*EXERCISE AIM*.
An exact repetition of every entry, with no images, is the required answer.

*PROVIDED DATA*.
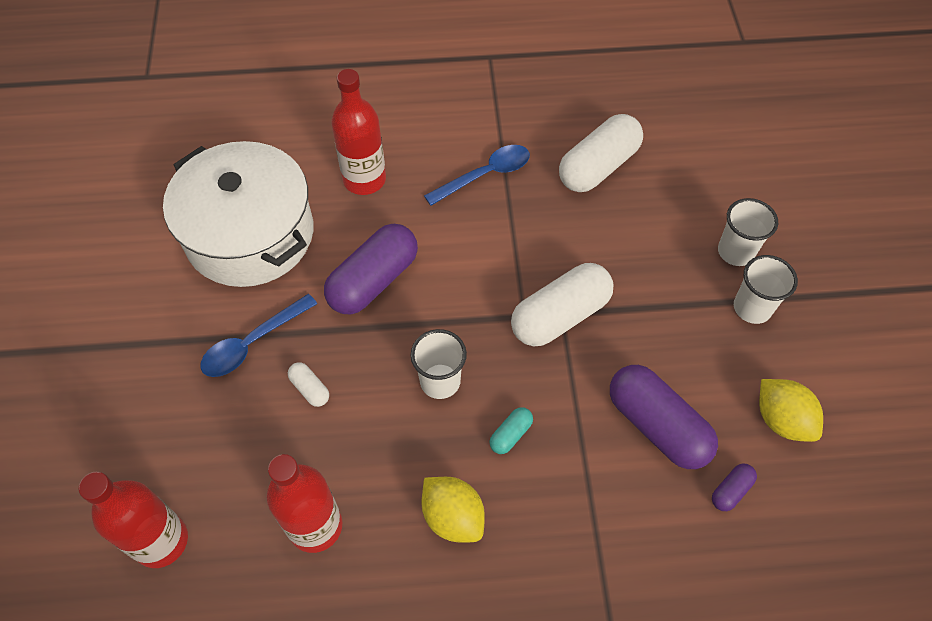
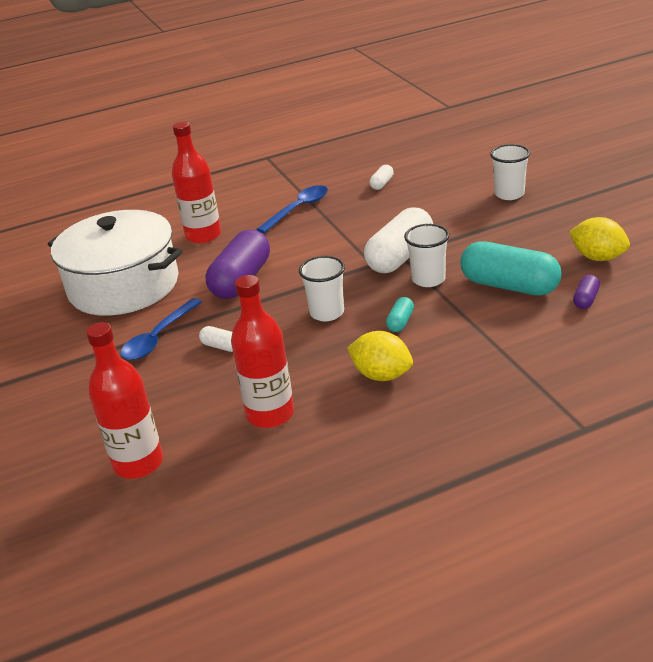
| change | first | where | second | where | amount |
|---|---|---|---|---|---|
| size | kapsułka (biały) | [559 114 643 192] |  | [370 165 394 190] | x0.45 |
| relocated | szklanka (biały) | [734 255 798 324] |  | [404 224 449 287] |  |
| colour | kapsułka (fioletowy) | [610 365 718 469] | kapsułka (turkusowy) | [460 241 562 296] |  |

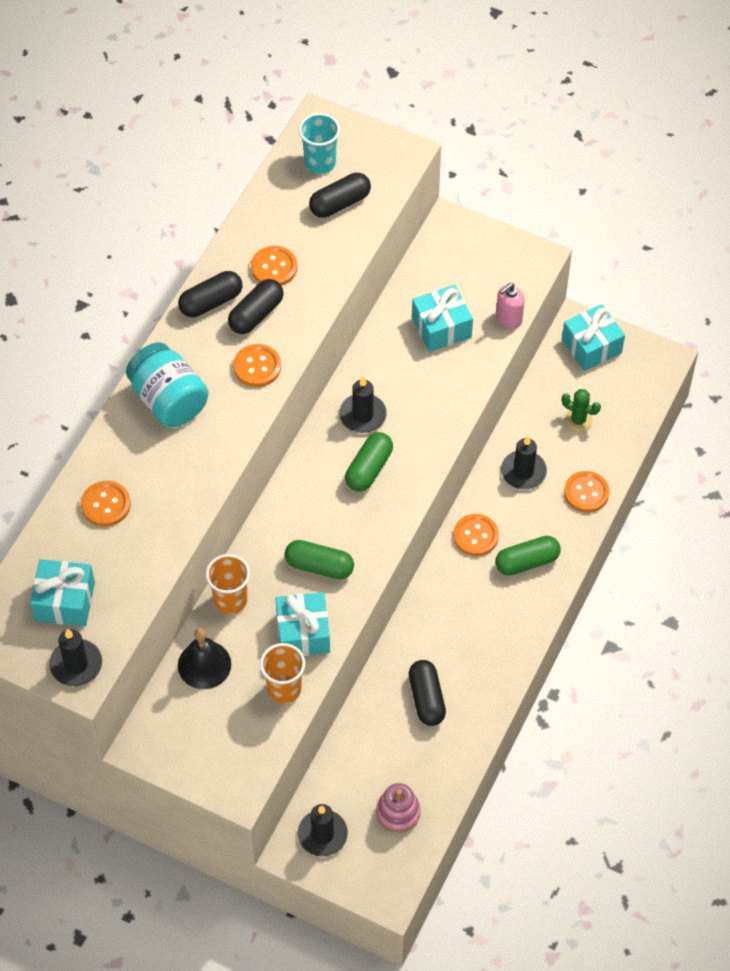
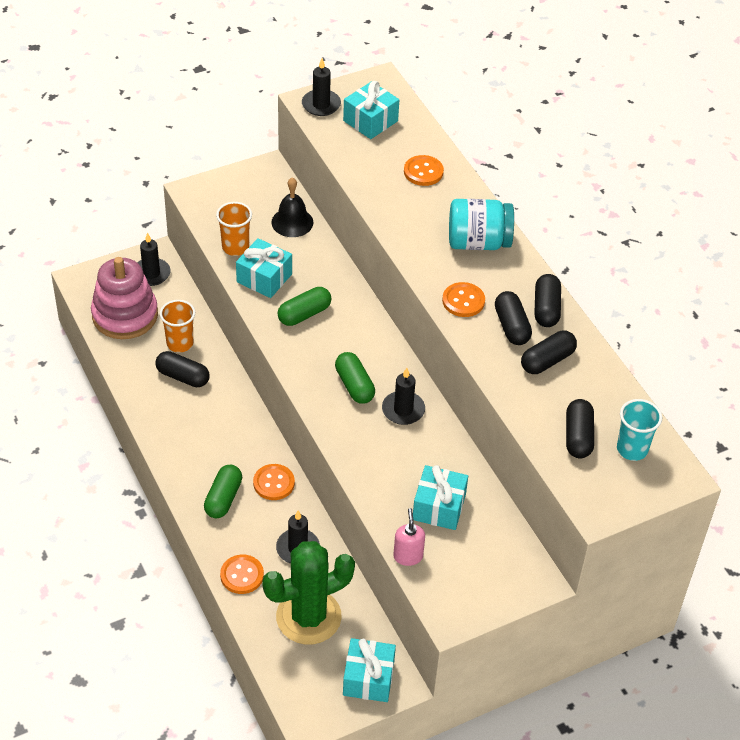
| change | first | where | second | where | amount |
|---|---|---|---|---|---|
| exchanged | guzik (pomarańczowy) | [251 246 297 286] | kapsułka (czarny) | [521 331 577 374] |  |
| size | kaktus (zielony) | [562 389 601 432] |  | [262 541 355 645] | x2.34 |
| relocated | szklanka (pomarańczowy) | [206 554 250 614] |  | [160 300 195 352] |  |
| size | zabawka nakładanka (różowy) | [376 783 421 833] |  | [91 257 158 339] | x1.89 |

*EXERCISE SOLUTION*.
| change | first | where | second | where | amount |
|---|---|---|---|---|---|
| size | kapsułka (biały) | [559 114 643 192] |  | [370 165 394 190] | x0.45 |
| relocated | szklanka (biały) | [734 255 798 324] |  | [404 224 449 287] |  |
| colour | kapsułka (fioletowy) | [610 365 718 469] | kapsułka (turkusowy) | [460 241 562 296] |  |

| change | first | where | second | where | amount |
|---|---|---|---|---|---|
| exchanged | guzik (pomarańczowy) | [251 246 297 286] | kapsułka (czarny) | [521 331 577 374] |  |
| size | kaktus (zielony) | [562 389 601 432] |  | [262 541 355 645] | x2.34 |
| relocated | szklanka (pomarańczowy) | [206 554 250 614] |  | [160 300 195 352] |  |
| size | zabawka nakładanka (różowy) | [376 783 421 833] |  | [91 257 158 339] | x1.89 |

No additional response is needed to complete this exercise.